= PROBLEM TO WORK ON =
All that should be output is the block of lines below from the line with "(125, 539) = (724, 372): white" to the line with "(747, 206) = (357, 133): orange", both included, exactly as written.

= EXERCISE DATA =
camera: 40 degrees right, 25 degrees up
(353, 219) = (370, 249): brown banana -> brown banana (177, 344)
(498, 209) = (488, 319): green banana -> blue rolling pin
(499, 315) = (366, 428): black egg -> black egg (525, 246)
* * *
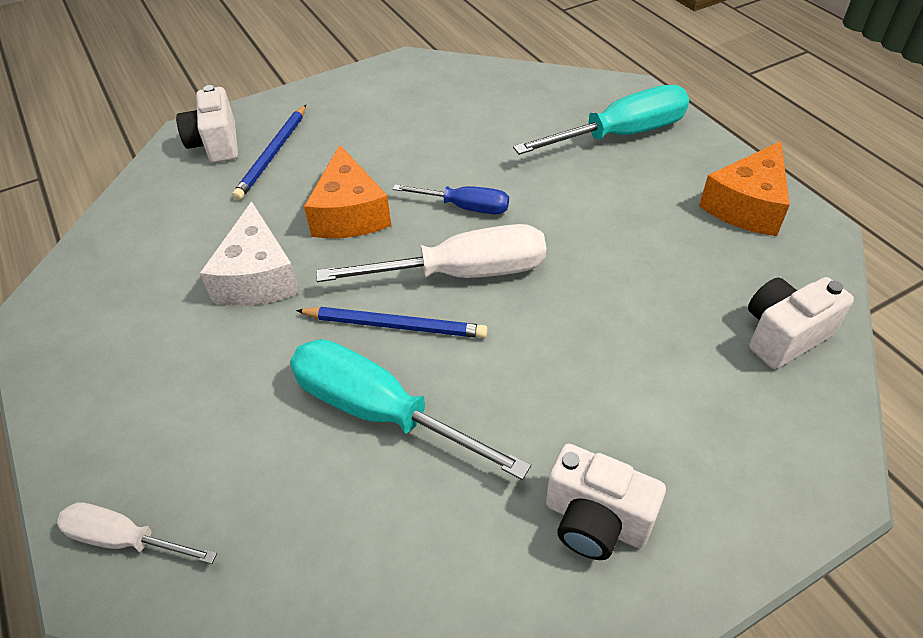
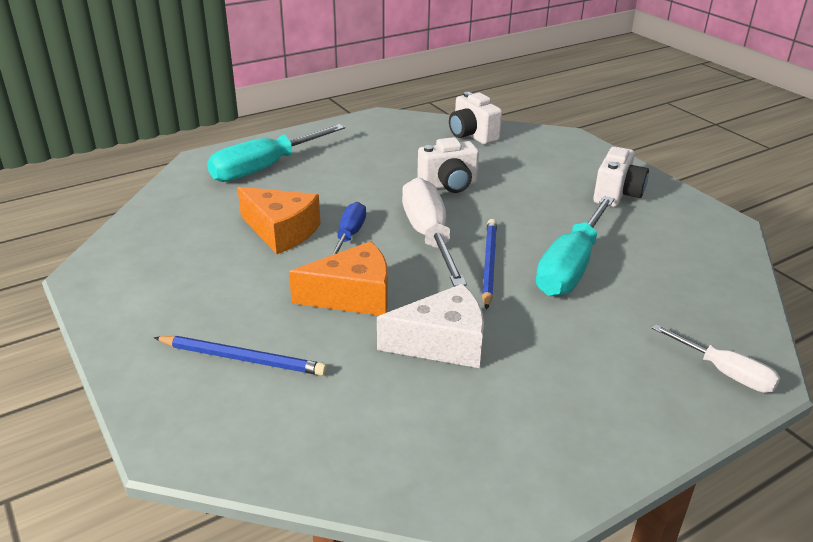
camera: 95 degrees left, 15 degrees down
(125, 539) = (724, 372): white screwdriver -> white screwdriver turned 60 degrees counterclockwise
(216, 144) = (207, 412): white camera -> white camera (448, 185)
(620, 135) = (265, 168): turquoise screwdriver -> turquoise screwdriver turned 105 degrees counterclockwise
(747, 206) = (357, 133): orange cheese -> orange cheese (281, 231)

= SOLVED PROBLEM =
(125, 539) = (724, 372): white screwdriver -> white screwdriver turned 60 degrees counterclockwise
(216, 144) = (207, 412): white camera -> white camera (448, 185)
(620, 135) = (265, 168): turquoise screwdriver -> turquoise screwdriver turned 105 degrees counterclockwise
(747, 206) = (357, 133): orange cheese -> orange cheese (281, 231)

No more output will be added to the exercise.